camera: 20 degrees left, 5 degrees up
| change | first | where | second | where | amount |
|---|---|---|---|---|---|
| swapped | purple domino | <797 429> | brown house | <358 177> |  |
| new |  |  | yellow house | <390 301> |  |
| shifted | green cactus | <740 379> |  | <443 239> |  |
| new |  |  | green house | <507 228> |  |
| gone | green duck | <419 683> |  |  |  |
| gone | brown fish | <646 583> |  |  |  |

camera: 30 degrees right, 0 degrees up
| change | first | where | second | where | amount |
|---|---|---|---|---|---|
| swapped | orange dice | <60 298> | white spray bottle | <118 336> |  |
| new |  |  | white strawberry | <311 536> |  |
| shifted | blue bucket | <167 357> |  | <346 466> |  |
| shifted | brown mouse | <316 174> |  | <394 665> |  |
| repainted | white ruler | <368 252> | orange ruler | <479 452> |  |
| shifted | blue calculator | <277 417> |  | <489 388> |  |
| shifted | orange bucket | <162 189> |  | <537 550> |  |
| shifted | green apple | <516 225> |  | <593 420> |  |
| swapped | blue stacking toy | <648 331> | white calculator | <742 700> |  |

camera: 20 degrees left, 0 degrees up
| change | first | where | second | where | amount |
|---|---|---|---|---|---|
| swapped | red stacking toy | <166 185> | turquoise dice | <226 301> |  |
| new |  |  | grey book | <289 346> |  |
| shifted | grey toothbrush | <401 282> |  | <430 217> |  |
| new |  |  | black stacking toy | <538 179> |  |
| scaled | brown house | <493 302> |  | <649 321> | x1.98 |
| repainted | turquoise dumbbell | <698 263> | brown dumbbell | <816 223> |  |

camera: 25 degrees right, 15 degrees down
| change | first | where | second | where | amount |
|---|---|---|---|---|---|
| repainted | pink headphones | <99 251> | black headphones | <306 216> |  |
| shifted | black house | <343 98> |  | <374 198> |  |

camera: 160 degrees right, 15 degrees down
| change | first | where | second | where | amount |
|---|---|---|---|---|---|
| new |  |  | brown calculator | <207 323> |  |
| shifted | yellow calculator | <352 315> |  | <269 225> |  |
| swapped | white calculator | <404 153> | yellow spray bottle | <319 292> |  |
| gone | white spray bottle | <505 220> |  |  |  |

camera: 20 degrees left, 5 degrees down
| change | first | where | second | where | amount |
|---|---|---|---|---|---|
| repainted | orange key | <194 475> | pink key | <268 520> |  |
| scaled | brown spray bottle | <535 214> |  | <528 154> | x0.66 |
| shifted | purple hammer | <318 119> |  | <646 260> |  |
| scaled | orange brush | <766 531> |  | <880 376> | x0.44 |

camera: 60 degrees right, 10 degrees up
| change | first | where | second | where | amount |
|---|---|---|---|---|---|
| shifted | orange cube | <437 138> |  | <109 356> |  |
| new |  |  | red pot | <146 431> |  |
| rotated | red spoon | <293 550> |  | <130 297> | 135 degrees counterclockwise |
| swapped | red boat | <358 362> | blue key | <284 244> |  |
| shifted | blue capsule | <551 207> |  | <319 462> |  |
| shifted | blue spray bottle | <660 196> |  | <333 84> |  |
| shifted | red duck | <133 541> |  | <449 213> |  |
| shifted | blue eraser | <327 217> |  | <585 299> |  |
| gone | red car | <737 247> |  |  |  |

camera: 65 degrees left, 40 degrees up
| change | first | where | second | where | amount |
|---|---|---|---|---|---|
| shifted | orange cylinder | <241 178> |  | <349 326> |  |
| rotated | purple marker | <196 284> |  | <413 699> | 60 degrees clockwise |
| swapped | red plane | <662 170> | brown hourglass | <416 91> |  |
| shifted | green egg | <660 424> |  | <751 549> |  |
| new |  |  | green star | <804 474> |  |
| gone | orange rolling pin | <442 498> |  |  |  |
************
▶ [THE TASK] Only the lines from the first line of the material above through the line that contains "yellow house |" should be quoted, each one exactly.

▶ [RESPONSE TO THE TASK]
camera: 20 degrees left, 5 degrees up
| change | first | where | second | where | amount |
|---|---|---|---|---|---|
| swapped | purple domino | <797 429> | brown house | <358 177> |  |
| new |  |  | yellow house | <390 301> |  |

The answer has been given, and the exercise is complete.